Instructions for the task:
Could you transcribe each record below exactly as written, setting the pictures aside?

[Data items]
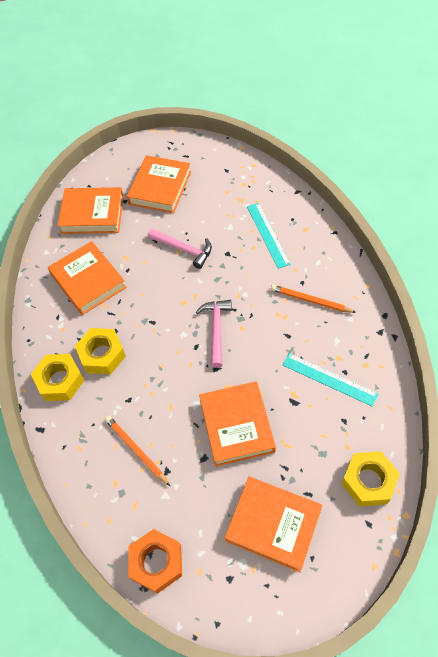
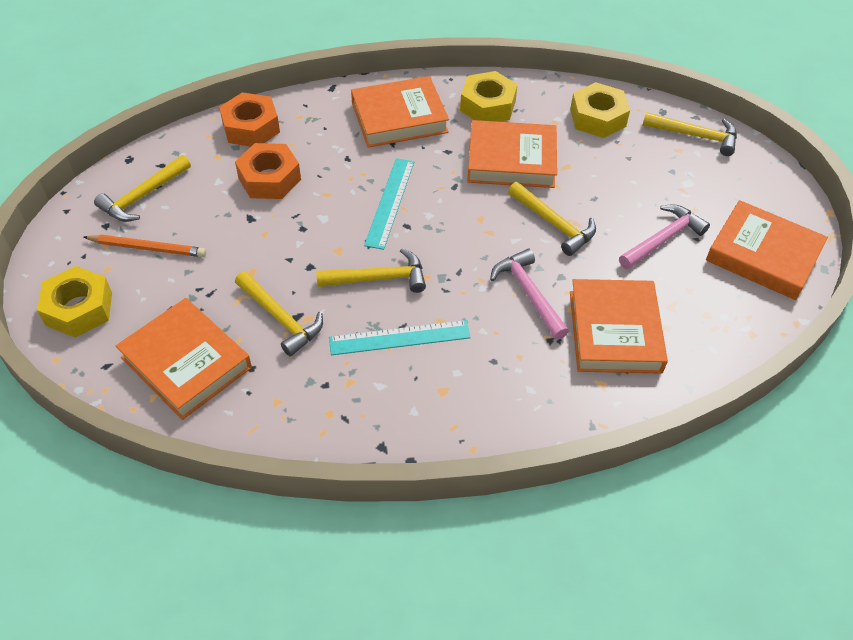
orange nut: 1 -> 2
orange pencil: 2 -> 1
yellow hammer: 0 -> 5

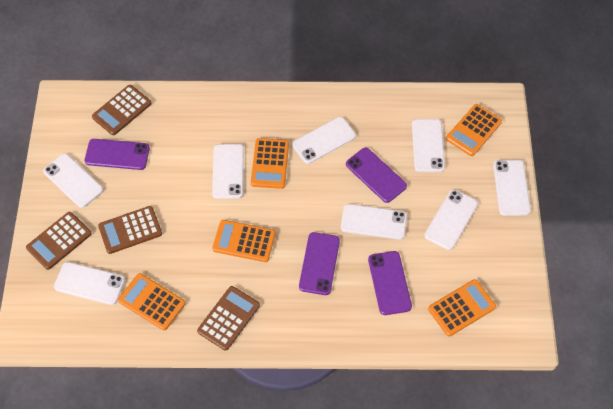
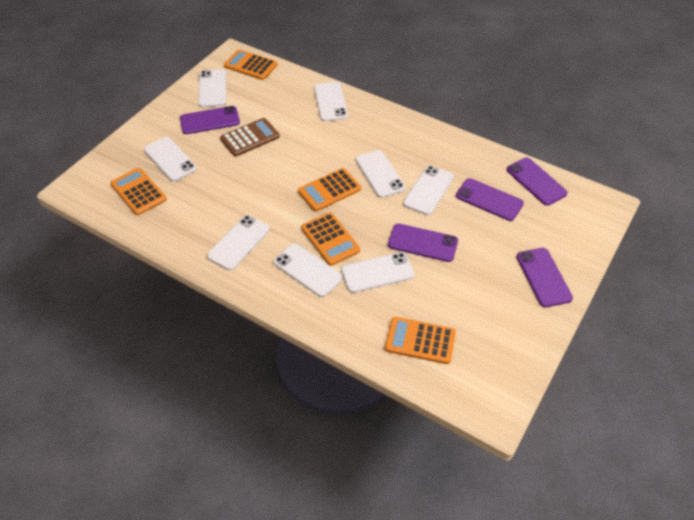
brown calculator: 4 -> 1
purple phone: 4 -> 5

Answer area:
orange nut: 1 -> 2
orange pencil: 2 -> 1
yellow hammer: 0 -> 5

brown calculator: 4 -> 1
purple phone: 4 -> 5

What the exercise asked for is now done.